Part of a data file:
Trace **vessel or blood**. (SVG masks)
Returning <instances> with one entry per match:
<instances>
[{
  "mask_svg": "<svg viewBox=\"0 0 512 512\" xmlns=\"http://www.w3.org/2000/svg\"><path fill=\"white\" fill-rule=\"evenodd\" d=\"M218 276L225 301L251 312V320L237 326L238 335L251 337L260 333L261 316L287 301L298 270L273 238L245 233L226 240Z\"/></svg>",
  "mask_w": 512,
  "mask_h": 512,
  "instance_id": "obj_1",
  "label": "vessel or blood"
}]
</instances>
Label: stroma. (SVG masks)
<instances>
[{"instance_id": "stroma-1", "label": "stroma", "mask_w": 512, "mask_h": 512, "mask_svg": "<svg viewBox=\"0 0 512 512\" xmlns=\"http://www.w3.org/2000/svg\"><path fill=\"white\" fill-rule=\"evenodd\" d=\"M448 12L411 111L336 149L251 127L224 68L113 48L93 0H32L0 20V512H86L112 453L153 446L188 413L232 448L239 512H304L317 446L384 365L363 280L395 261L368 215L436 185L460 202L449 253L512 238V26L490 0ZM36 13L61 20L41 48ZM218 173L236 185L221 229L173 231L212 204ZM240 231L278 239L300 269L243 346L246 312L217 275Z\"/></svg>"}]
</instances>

**Task statement**
Print the records once more, exactly as they were given.

**Exercise answer**
Trace **vessel or blood**. (SVG masks)
Returning <instances> with one entry per match:
<instances>
[{
  "mask_svg": "<svg viewBox=\"0 0 512 512\" xmlns=\"http://www.w3.org/2000/svg\"><path fill=\"white\" fill-rule=\"evenodd\" d=\"M218 276L225 301L251 312V320L237 326L238 335L251 337L260 333L261 316L287 301L298 270L273 238L245 233L226 240Z\"/></svg>",
  "mask_w": 512,
  "mask_h": 512,
  "instance_id": "obj_1",
  "label": "vessel or blood"
}]
</instances>
Label: stroma. (SVG masks)
<instances>
[{"instance_id": "stroma-1", "label": "stroma", "mask_w": 512, "mask_h": 512, "mask_svg": "<svg viewBox=\"0 0 512 512\" xmlns=\"http://www.w3.org/2000/svg\"><path fill=\"white\" fill-rule=\"evenodd\" d=\"M448 12L411 111L336 149L251 127L224 68L113 48L93 0H32L0 20V512H86L112 453L153 446L188 413L232 448L239 512H304L317 446L384 365L363 280L395 261L368 215L436 185L460 202L449 253L512 238V26L490 0ZM36 13L61 20L41 48ZM218 173L236 185L221 229L173 231L212 204ZM240 231L278 239L300 269L243 346L246 312L217 275Z\"/></svg>"}]
</instances>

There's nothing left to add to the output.